-- EXERCISE PROMPT --
Once you find the line with "red strawberry: 5 -> 4" in the listing below, set down exactly every line from it through the line with "yellow glasses: 1 -> 5", but no pictures.

-- THE RECORDS --

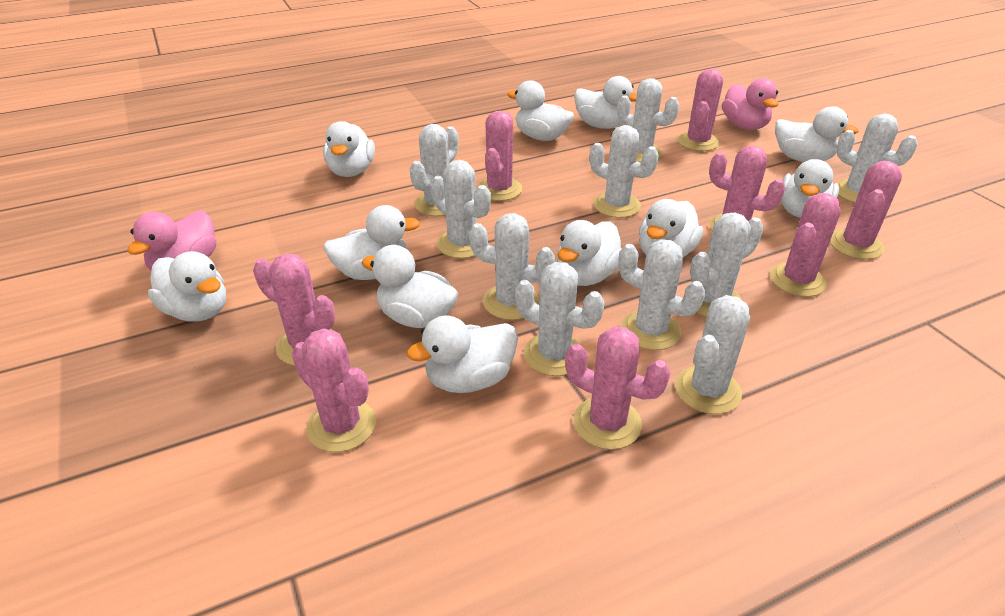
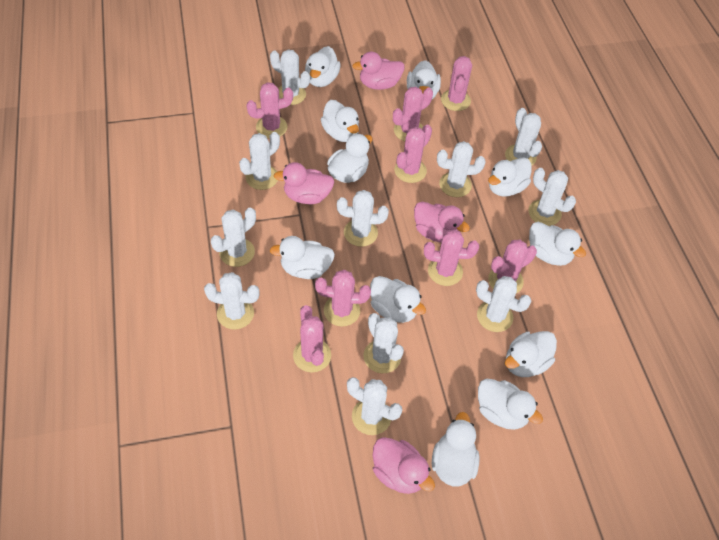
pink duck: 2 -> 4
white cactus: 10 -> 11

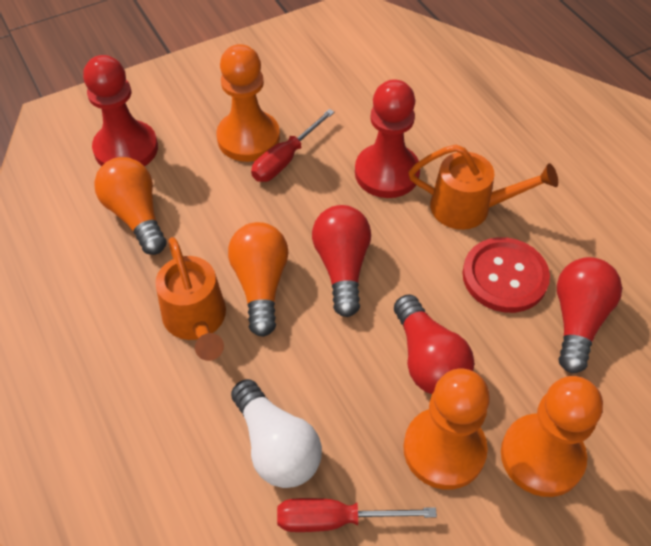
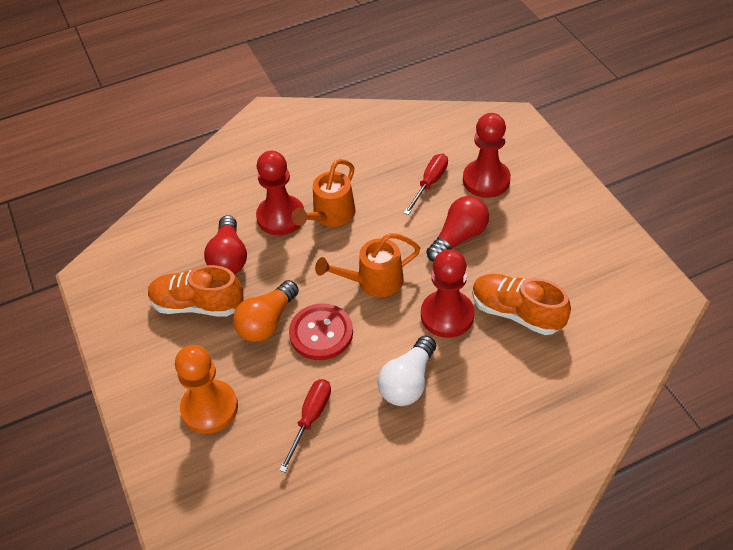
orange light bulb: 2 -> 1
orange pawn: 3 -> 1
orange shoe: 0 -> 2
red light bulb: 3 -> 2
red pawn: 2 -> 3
* * *
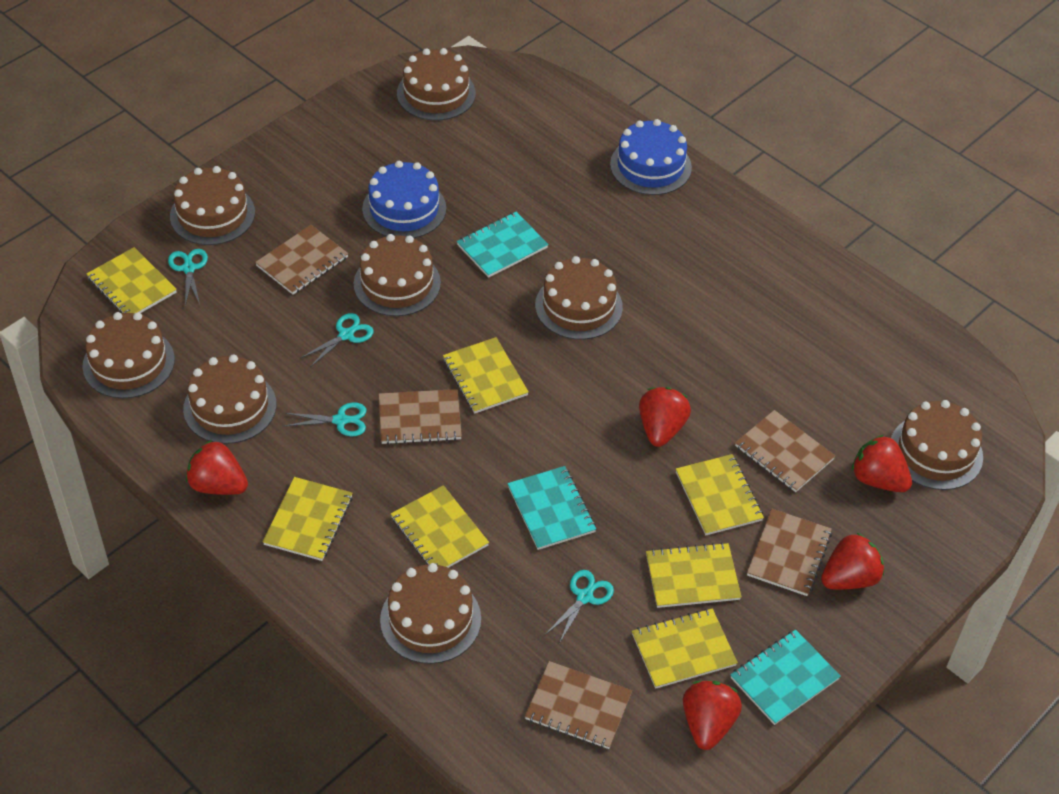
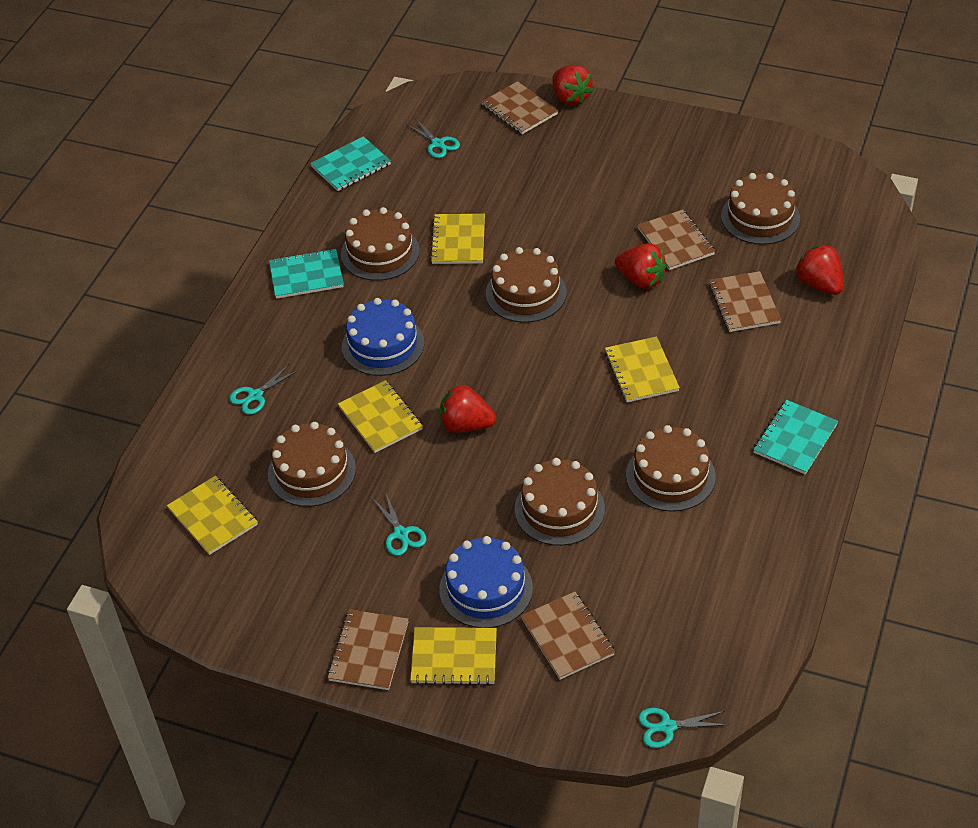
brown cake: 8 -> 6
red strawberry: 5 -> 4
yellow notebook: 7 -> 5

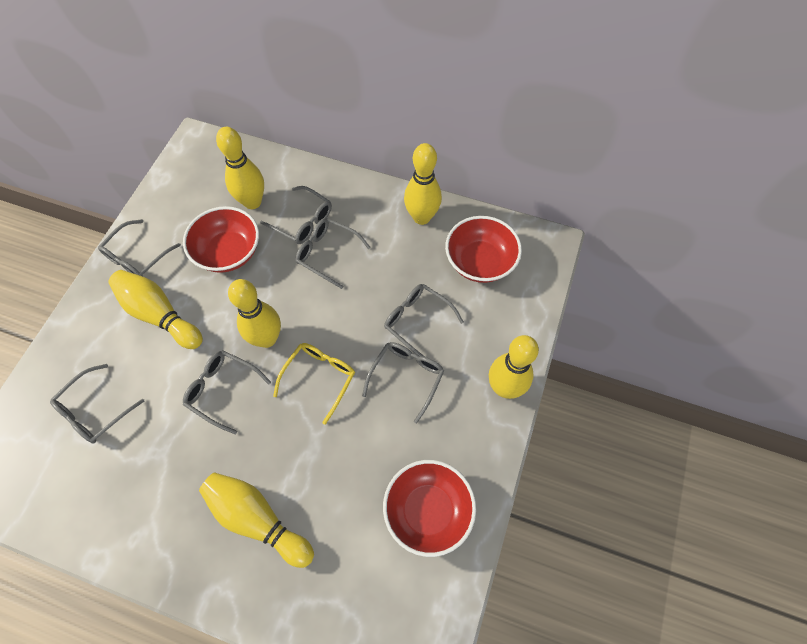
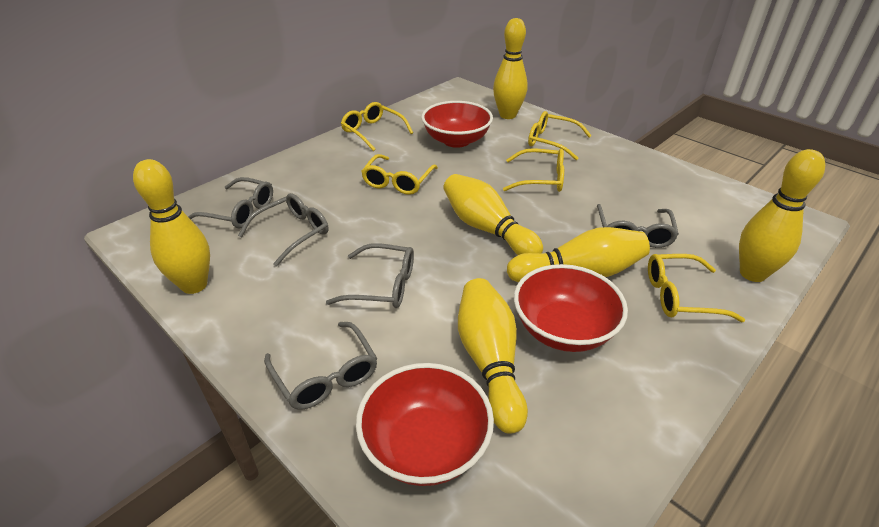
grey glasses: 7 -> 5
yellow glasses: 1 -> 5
* * *
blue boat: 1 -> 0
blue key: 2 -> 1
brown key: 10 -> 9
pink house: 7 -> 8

-- REPLY --
red strawberry: 5 -> 4
yellow notebook: 7 -> 5

grey glasses: 7 -> 5
yellow glasses: 1 -> 5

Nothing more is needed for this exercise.